§ SUPPLIED INFORMATION:
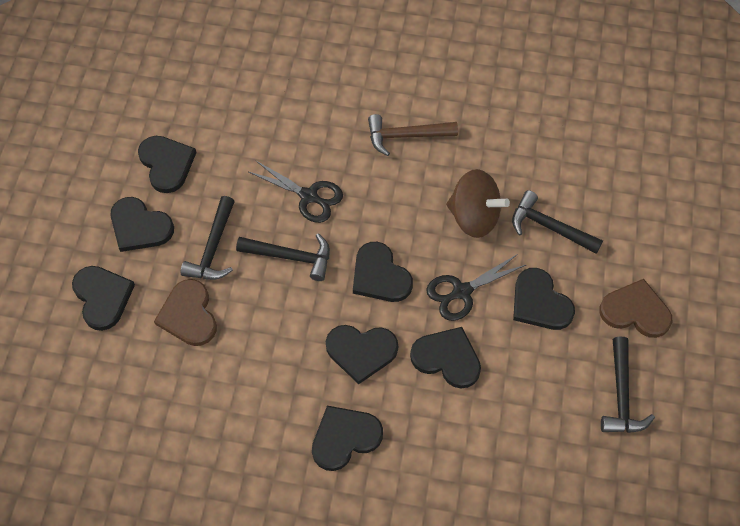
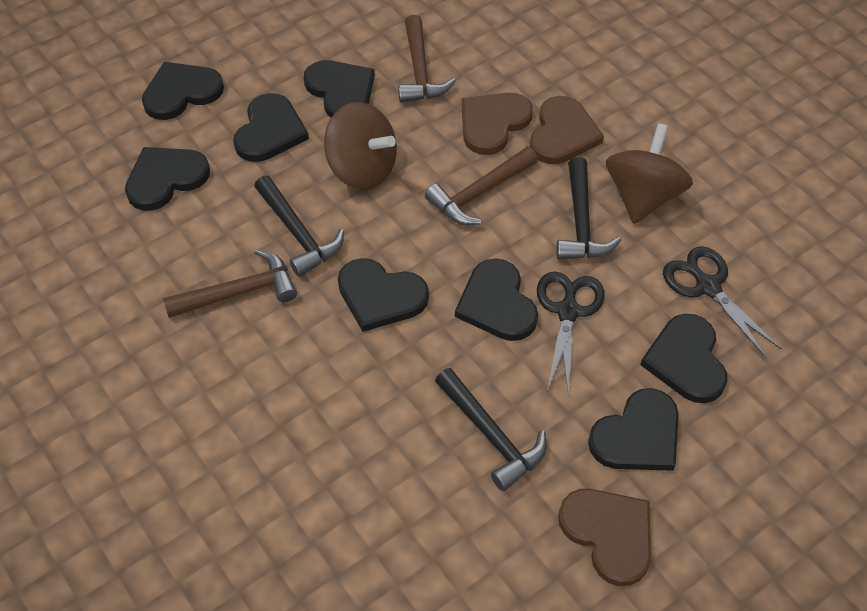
black hammer: 4 -> 3
brown hammer: 1 -> 3
brown heart: 2 -> 3
brown spinning top: 1 -> 2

§ PROMPT:
Lines of the listing above that include the string "brown" should each be copied.

§ RESULT:
brown hammer: 1 -> 3
brown heart: 2 -> 3
brown spinning top: 1 -> 2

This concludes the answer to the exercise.